The data =
**********
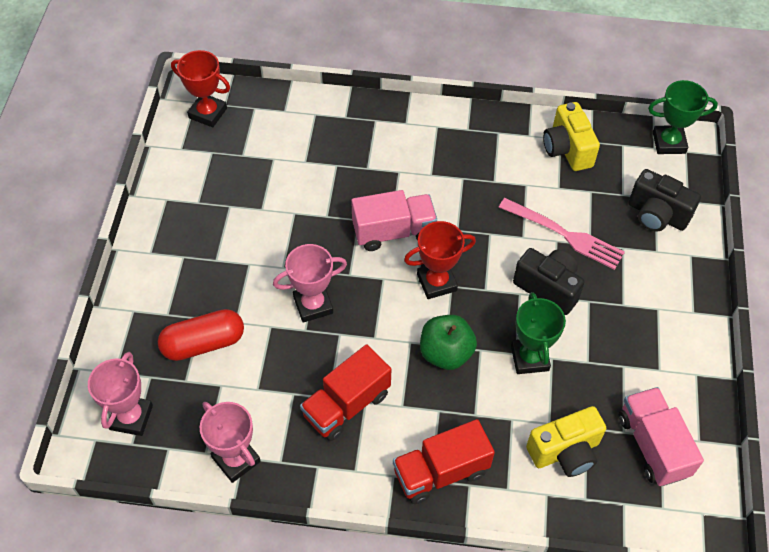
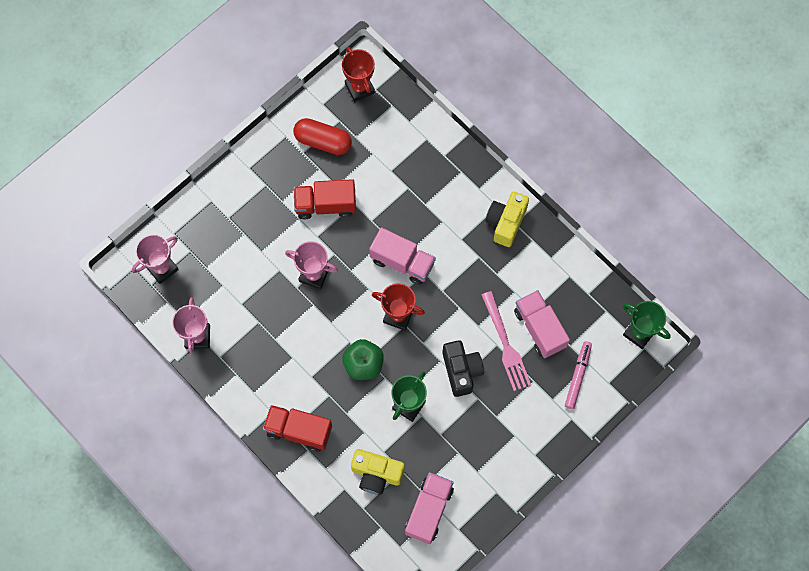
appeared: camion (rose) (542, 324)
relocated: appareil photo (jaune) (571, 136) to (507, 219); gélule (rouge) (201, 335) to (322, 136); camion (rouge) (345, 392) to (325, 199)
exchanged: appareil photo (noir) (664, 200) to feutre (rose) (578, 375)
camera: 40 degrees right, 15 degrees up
**********
What is needed =
The response should restate the material above word for word and contain no pictures.

Output below =
appeared: camion (rose) (542, 324)
relocated: appareil photo (jaune) (571, 136) to (507, 219); gélule (rouge) (201, 335) to (322, 136); camion (rouge) (345, 392) to (325, 199)
exchanged: appareil photo (noir) (664, 200) to feutre (rose) (578, 375)
camera: 40 degrees right, 15 degrees up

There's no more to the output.